- To do
Would you please restate the data exactly as it stands, apart from the pictures?

- Material provided

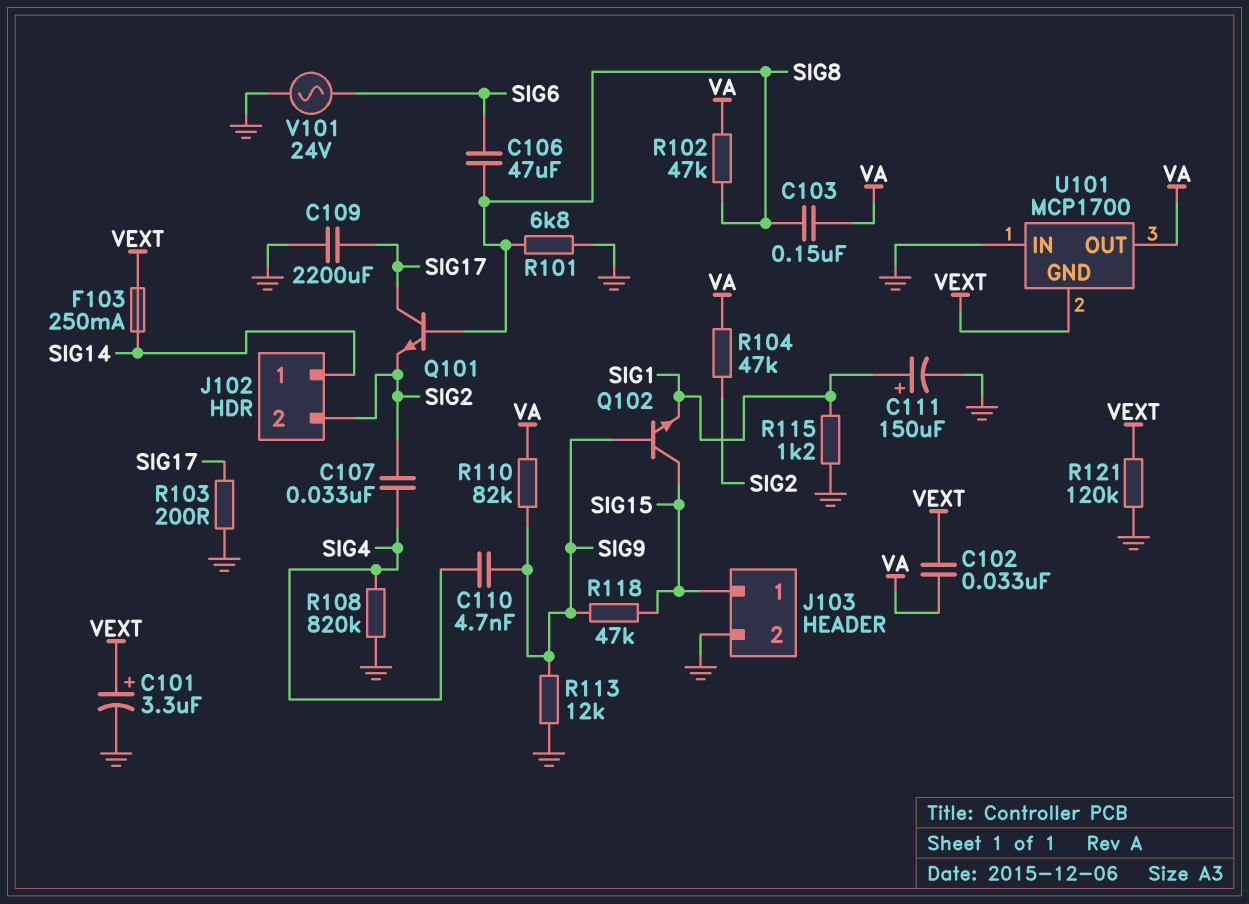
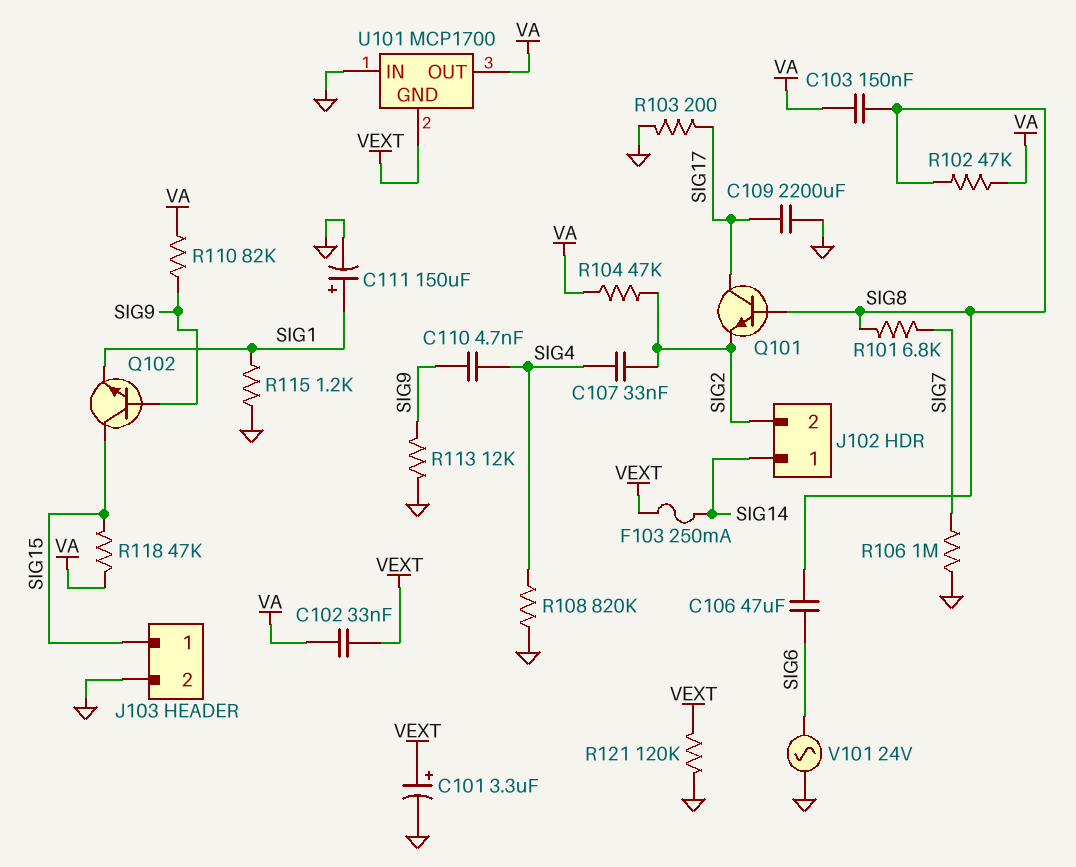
R101: 6.8k (GND, SIG8) -> 6.8k (SIG7, SIG8)
R106: none -> 1M (GND, SIG7)
R118: 47k (SIG9, SIG15) -> 47k (SIG15, VA)

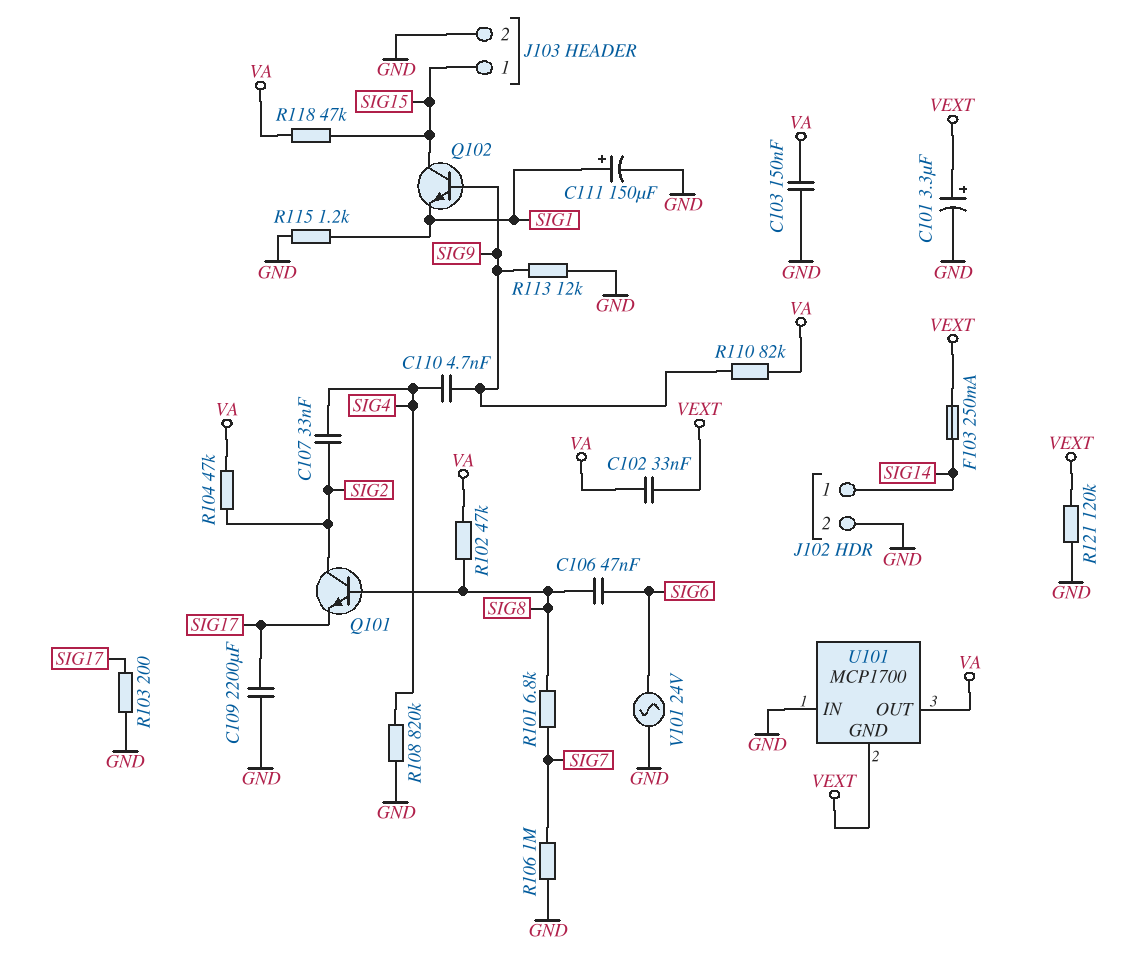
C103: 150nF (SIG8, VA) -> 150nF (GND, VA)
C106: 47uF (SIG6, SIG8) -> 47nF (SIG6, SIG8)
J102 pin 2: SIG2 -> GND
Q101: NPN (B SIG8, C SIG17, E SIG2) -> NPN (B SIG8, C SIG2, E SIG17)

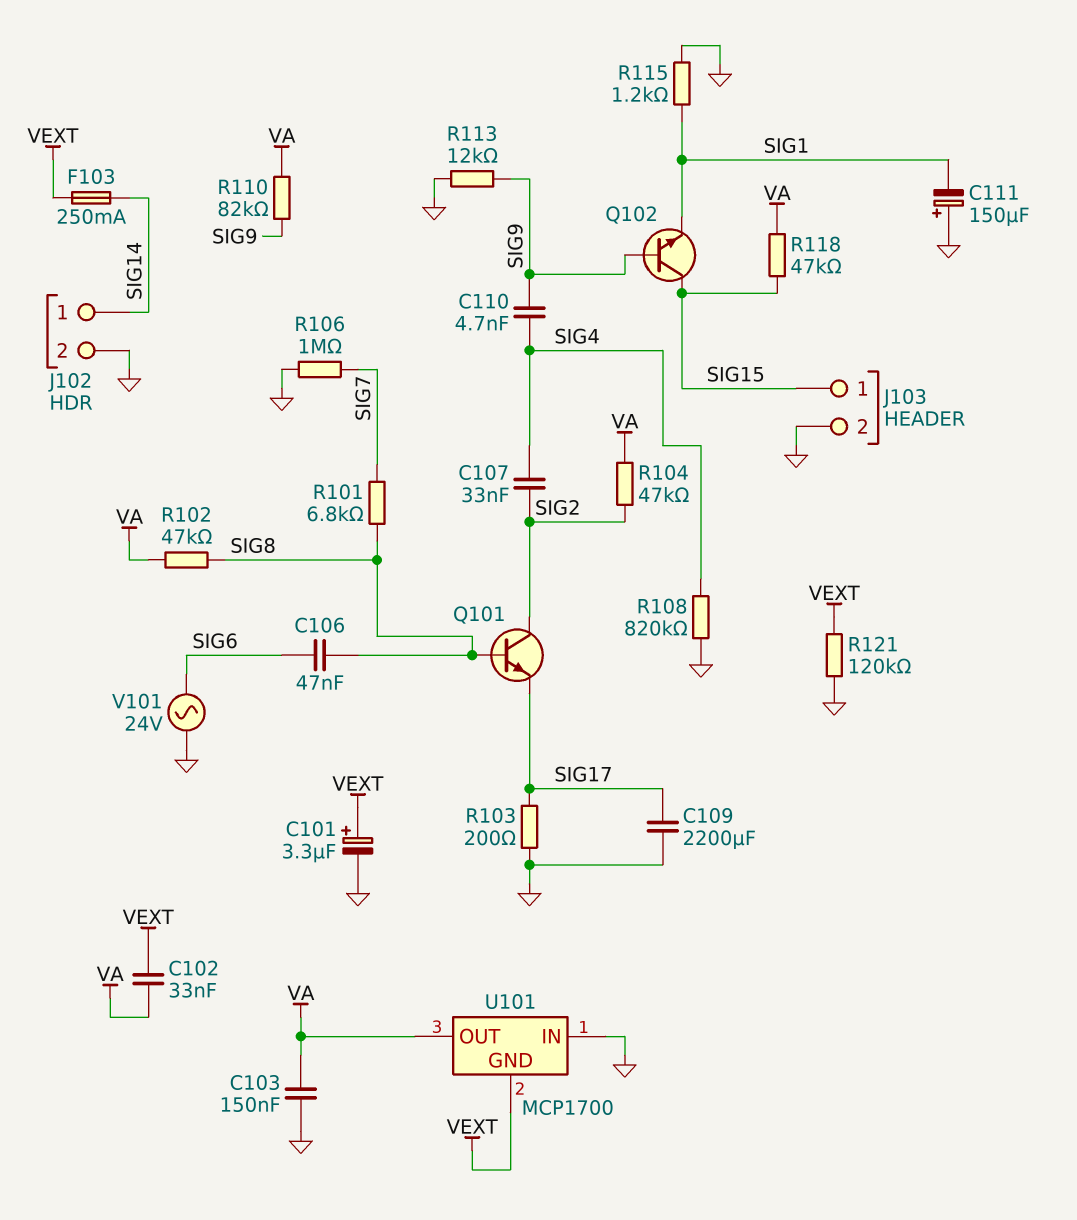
C111: 150uF (plus SIG1, minus GND) -> 150uF (plus GND, minus SIG1)

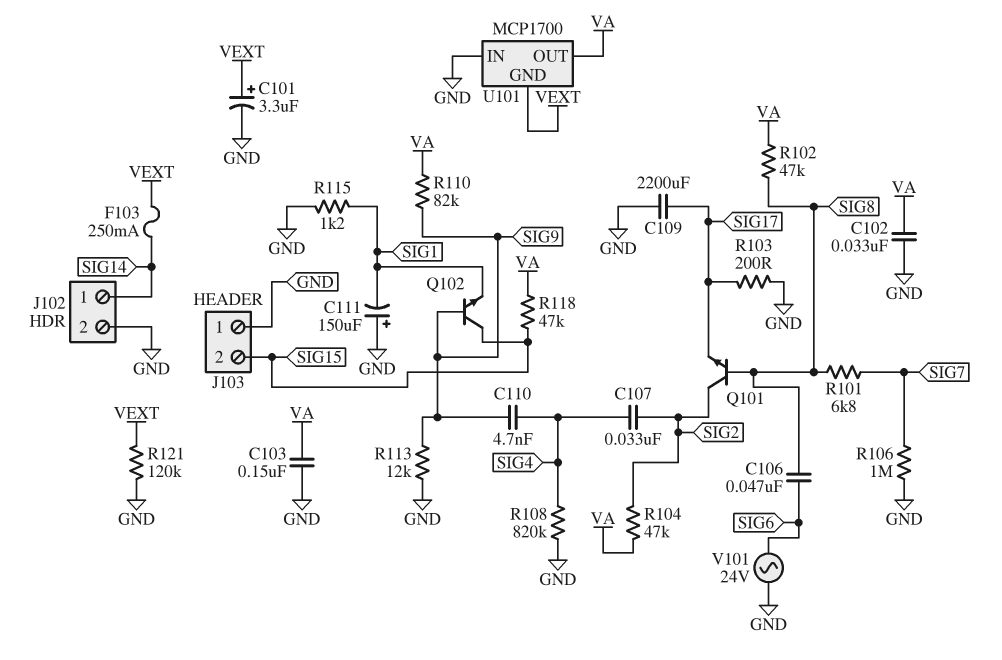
C102: 33nF (VA, VEXT) -> 33nF (GND, VA)
J103 pin 1: SIG15 -> GND
J103 pin 2: GND -> SIG15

- Finished exercise
R101: 6.8k (GND, SIG8) -> 6.8k (SIG7, SIG8)
R106: none -> 1M (GND, SIG7)
R118: 47k (SIG9, SIG15) -> 47k (SIG15, VA)

C103: 150nF (SIG8, VA) -> 150nF (GND, VA)
C106: 47uF (SIG6, SIG8) -> 47nF (SIG6, SIG8)
J102 pin 2: SIG2 -> GND
Q101: NPN (B SIG8, C SIG17, E SIG2) -> NPN (B SIG8, C SIG2, E SIG17)

C111: 150uF (plus SIG1, minus GND) -> 150uF (plus GND, minus SIG1)

C102: 33nF (VA, VEXT) -> 33nF (GND, VA)
J103 pin 1: SIG15 -> GND
J103 pin 2: GND -> SIG15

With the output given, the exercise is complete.